SUPPLIED DATA:
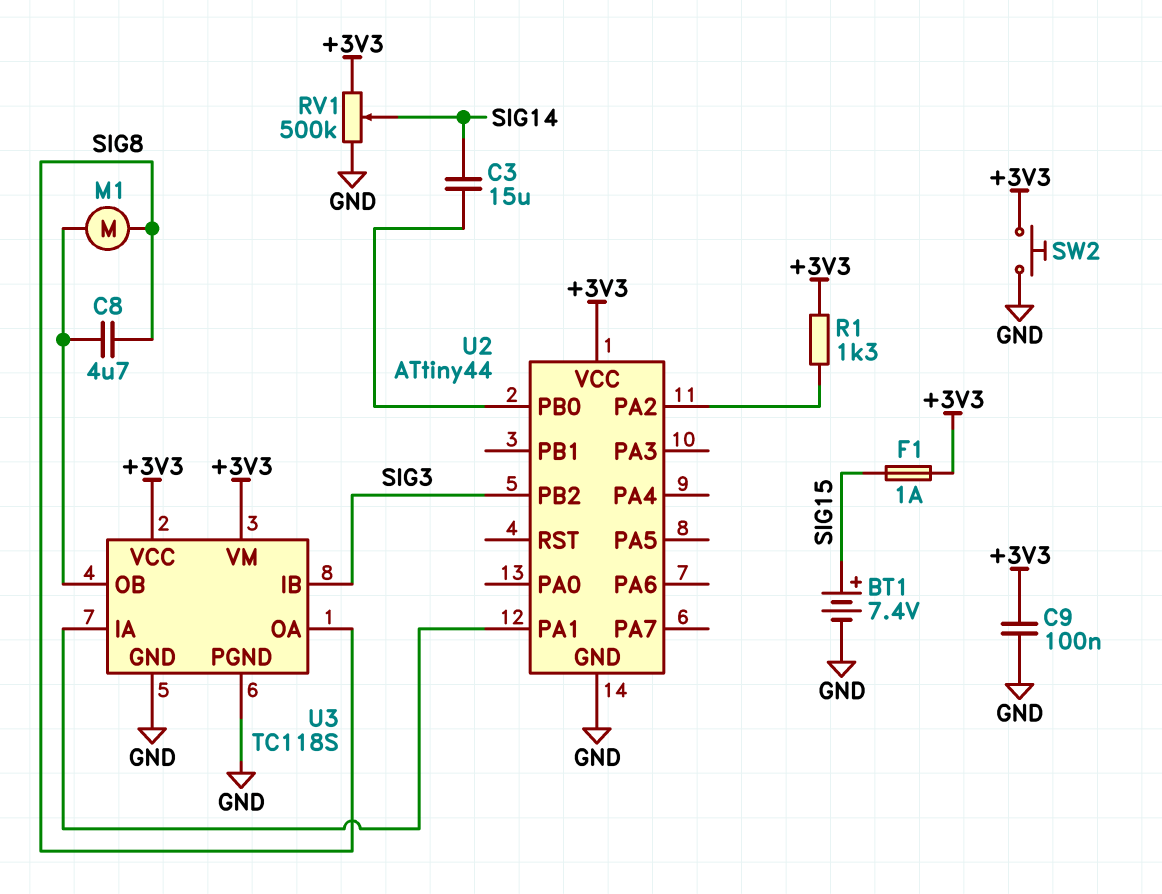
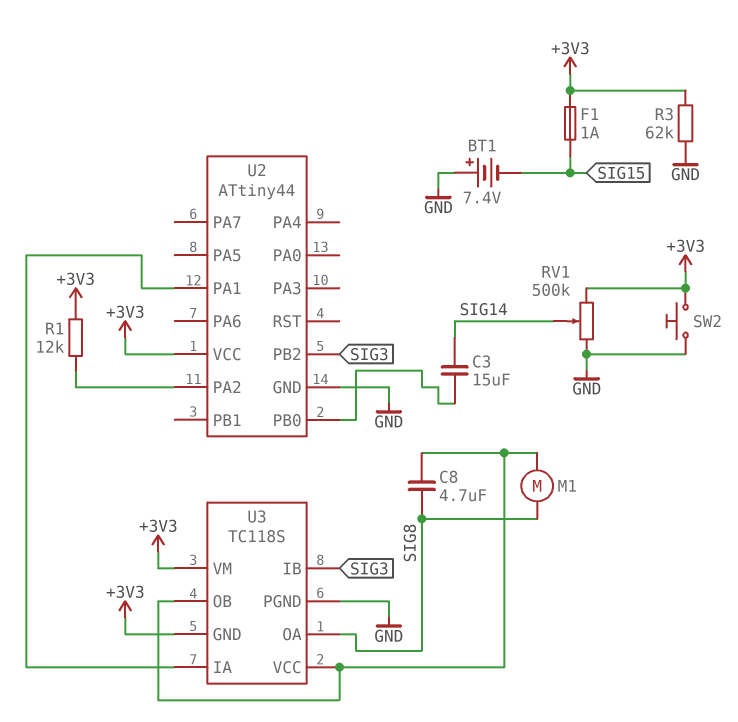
BT1: 7.4V (plus SIG15, minus GND) -> 7.4V (plus GND, minus SIG15)
C9: 100nF (+3V3, GND) -> none
R1: 1.3k (+3V3, U2/PA2) -> 12k (+3V3, U2/PA2)
R3: none -> 62k (+3V3, GND)
U3 pin GND: GND -> +3V3
U3 pin VCC: +3V3 -> U3/OB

ACTIVITY: If pictures appear among the records, do not carry them over; retype the rest exactly.

RESULT:
BT1: 7.4V (plus SIG15, minus GND) -> 7.4V (plus GND, minus SIG15)
C9: 100nF (+3V3, GND) -> none
R1: 1.3k (+3V3, U2/PA2) -> 12k (+3V3, U2/PA2)
R3: none -> 62k (+3V3, GND)
U3 pin GND: GND -> +3V3
U3 pin VCC: +3V3 -> U3/OB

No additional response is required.